Document version comparisons:
◆ ◆ ◆

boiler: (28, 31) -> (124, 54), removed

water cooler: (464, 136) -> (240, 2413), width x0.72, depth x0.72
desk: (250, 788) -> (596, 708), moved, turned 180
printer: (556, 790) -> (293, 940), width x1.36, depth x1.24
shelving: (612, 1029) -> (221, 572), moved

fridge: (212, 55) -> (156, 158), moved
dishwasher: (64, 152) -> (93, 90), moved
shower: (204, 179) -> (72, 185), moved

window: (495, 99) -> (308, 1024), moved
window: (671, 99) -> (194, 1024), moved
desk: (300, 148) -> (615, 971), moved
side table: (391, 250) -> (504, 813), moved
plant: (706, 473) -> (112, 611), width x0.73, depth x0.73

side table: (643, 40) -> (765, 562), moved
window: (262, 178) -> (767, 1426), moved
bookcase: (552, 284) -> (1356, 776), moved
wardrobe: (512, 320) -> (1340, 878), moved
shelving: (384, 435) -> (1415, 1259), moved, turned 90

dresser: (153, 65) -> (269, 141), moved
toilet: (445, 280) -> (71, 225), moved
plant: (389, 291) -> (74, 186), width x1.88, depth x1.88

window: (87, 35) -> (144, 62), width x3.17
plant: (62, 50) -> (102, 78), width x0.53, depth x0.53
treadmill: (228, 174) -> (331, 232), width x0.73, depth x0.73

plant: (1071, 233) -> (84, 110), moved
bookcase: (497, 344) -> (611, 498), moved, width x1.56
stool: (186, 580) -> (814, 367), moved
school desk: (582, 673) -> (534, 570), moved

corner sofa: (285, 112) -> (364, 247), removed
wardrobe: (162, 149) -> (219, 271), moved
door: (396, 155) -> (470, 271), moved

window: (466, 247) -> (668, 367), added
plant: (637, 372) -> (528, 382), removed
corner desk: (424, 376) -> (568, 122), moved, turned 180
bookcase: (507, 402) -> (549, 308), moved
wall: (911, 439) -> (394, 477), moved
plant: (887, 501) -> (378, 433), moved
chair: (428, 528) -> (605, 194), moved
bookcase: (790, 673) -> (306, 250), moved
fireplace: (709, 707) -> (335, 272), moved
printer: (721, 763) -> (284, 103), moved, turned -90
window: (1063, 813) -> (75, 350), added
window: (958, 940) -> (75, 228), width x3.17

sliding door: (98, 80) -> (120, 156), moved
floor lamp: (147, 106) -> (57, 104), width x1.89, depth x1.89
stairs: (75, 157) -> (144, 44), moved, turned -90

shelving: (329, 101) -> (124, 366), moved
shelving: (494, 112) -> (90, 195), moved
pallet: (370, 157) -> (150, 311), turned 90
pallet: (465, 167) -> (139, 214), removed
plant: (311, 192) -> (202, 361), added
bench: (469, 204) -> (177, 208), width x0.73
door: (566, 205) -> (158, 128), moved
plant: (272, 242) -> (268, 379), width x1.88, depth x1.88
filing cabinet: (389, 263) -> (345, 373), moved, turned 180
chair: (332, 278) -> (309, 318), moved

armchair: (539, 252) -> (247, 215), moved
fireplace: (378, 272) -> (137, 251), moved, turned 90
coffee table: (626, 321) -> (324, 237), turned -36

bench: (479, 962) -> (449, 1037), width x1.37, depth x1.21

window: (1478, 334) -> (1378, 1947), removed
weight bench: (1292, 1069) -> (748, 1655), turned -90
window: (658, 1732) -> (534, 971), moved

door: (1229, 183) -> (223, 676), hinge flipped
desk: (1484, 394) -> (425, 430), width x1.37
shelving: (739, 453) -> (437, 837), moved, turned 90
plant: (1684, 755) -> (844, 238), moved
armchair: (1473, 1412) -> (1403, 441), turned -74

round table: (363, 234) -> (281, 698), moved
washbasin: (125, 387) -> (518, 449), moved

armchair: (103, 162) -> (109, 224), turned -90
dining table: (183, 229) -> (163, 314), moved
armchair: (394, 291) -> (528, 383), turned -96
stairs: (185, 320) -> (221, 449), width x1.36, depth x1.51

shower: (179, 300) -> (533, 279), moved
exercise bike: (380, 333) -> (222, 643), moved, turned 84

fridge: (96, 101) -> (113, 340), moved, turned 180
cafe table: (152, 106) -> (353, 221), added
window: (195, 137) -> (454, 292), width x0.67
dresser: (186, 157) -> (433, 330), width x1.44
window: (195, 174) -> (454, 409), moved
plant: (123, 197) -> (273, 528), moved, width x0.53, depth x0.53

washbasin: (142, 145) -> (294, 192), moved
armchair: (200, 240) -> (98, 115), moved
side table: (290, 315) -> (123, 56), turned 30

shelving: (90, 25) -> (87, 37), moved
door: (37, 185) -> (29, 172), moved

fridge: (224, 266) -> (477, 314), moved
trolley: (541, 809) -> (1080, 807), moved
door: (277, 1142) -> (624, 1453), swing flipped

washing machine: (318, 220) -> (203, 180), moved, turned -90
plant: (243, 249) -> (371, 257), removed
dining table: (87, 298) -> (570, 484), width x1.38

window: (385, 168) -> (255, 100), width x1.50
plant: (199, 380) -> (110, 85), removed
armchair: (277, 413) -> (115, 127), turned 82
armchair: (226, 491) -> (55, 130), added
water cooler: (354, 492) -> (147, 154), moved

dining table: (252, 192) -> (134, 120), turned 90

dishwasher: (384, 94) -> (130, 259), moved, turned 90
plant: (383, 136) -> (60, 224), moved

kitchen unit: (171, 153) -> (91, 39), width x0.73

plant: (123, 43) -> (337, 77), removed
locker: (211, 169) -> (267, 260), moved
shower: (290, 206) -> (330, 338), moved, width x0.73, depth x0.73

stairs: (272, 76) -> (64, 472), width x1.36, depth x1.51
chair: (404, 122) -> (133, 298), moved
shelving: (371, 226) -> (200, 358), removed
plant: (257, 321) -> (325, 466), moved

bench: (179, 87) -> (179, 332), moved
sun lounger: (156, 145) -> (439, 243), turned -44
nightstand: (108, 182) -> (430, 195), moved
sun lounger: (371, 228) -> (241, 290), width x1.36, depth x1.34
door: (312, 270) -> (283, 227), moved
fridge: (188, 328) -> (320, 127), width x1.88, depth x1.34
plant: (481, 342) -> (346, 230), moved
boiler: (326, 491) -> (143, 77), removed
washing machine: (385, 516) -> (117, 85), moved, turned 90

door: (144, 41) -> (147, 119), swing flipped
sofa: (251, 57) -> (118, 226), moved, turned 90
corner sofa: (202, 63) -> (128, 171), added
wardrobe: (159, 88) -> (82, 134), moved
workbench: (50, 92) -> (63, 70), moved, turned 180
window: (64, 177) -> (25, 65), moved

◆ ◆ ◆

[Your assignment] Reproduce the lines of the records exactly, from the first one through the line that contains "pallet: (465, 167) -> (139, 214), removed".

[Answer]
boiler: (28, 31) -> (124, 54), removed

water cooler: (464, 136) -> (240, 2413), width x0.72, depth x0.72
desk: (250, 788) -> (596, 708), moved, turned 180
printer: (556, 790) -> (293, 940), width x1.36, depth x1.24
shelving: (612, 1029) -> (221, 572), moved

fridge: (212, 55) -> (156, 158), moved
dishwasher: (64, 152) -> (93, 90), moved
shower: (204, 179) -> (72, 185), moved

window: (495, 99) -> (308, 1024), moved
window: (671, 99) -> (194, 1024), moved
desk: (300, 148) -> (615, 971), moved
side table: (391, 250) -> (504, 813), moved
plant: (706, 473) -> (112, 611), width x0.73, depth x0.73

side table: (643, 40) -> (765, 562), moved
window: (262, 178) -> (767, 1426), moved
bookcase: (552, 284) -> (1356, 776), moved
wardrobe: (512, 320) -> (1340, 878), moved
shelving: (384, 435) -> (1415, 1259), moved, turned 90

dresser: (153, 65) -> (269, 141), moved
toilet: (445, 280) -> (71, 225), moved
plant: (389, 291) -> (74, 186), width x1.88, depth x1.88

window: (87, 35) -> (144, 62), width x3.17
plant: (62, 50) -> (102, 78), width x0.53, depth x0.53
treadmill: (228, 174) -> (331, 232), width x0.73, depth x0.73

plant: (1071, 233) -> (84, 110), moved
bookcase: (497, 344) -> (611, 498), moved, width x1.56
stool: (186, 580) -> (814, 367), moved
school desk: (582, 673) -> (534, 570), moved

corner sofa: (285, 112) -> (364, 247), removed
wardrobe: (162, 149) -> (219, 271), moved
door: (396, 155) -> (470, 271), moved

window: (466, 247) -> (668, 367), added
plant: (637, 372) -> (528, 382), removed
corner desk: (424, 376) -> (568, 122), moved, turned 180
bookcase: (507, 402) -> (549, 308), moved
wall: (911, 439) -> (394, 477), moved
plant: (887, 501) -> (378, 433), moved
chair: (428, 528) -> (605, 194), moved
bookcase: (790, 673) -> (306, 250), moved
fireplace: (709, 707) -> (335, 272), moved
printer: (721, 763) -> (284, 103), moved, turned -90
window: (1063, 813) -> (75, 350), added
window: (958, 940) -> (75, 228), width x3.17

sliding door: (98, 80) -> (120, 156), moved
floor lamp: (147, 106) -> (57, 104), width x1.89, depth x1.89
stairs: (75, 157) -> (144, 44), moved, turned -90

shelving: (329, 101) -> (124, 366), moved
shelving: (494, 112) -> (90, 195), moved
pallet: (370, 157) -> (150, 311), turned 90
pallet: (465, 167) -> (139, 214), removed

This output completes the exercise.